Work item — Report every line of the data where the string "black" appears.

Materials provided —
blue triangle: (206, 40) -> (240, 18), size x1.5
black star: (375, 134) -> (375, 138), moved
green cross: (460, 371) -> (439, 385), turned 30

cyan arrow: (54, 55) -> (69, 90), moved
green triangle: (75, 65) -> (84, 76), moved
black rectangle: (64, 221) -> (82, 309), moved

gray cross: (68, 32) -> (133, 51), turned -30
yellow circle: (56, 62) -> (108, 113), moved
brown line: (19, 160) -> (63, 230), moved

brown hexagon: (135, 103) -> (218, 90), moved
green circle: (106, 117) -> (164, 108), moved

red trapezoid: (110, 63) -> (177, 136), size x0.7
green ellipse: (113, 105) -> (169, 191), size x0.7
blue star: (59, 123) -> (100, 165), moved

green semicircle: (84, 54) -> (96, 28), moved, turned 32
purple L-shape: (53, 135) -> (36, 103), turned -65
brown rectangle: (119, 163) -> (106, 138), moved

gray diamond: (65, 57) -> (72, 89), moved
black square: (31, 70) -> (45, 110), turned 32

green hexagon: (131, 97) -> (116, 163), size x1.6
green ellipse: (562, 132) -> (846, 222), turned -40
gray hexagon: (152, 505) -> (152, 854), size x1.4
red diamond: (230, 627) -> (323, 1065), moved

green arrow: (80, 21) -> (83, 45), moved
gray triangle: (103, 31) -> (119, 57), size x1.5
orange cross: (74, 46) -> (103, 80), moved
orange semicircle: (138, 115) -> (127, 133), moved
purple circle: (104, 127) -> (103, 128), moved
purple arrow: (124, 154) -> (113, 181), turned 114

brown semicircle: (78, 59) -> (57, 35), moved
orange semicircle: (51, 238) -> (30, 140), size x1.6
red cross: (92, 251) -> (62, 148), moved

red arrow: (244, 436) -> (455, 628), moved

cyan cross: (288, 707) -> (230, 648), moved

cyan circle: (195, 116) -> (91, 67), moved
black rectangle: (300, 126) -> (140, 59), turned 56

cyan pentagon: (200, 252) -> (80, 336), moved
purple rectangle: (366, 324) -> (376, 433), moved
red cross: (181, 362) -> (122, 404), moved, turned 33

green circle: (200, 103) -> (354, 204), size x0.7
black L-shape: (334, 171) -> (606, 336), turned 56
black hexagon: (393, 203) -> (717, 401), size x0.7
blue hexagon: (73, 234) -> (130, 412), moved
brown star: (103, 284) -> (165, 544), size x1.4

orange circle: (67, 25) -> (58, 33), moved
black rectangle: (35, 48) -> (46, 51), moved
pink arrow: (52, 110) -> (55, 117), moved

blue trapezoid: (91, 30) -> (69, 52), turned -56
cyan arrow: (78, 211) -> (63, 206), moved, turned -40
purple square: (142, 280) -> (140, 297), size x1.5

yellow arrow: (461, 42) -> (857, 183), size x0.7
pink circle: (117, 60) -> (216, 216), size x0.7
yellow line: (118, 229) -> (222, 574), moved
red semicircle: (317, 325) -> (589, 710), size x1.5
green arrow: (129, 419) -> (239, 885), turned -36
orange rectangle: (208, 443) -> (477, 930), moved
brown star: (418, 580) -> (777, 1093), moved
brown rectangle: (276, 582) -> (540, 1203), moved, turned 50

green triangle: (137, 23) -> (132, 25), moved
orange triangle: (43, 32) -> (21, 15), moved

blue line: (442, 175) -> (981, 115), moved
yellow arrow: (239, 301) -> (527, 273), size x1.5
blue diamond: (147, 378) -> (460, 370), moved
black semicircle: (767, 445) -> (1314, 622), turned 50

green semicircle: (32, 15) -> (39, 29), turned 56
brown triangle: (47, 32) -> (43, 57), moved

Task output —
black star: (375, 134) -> (375, 138), moved
black rectangle: (64, 221) -> (82, 309), moved
black square: (31, 70) -> (45, 110), turned 32
black rectangle: (300, 126) -> (140, 59), turned 56
black L-shape: (334, 171) -> (606, 336), turned 56
black hexagon: (393, 203) -> (717, 401), size x0.7
black rectangle: (35, 48) -> (46, 51), moved
black semicircle: (767, 445) -> (1314, 622), turned 50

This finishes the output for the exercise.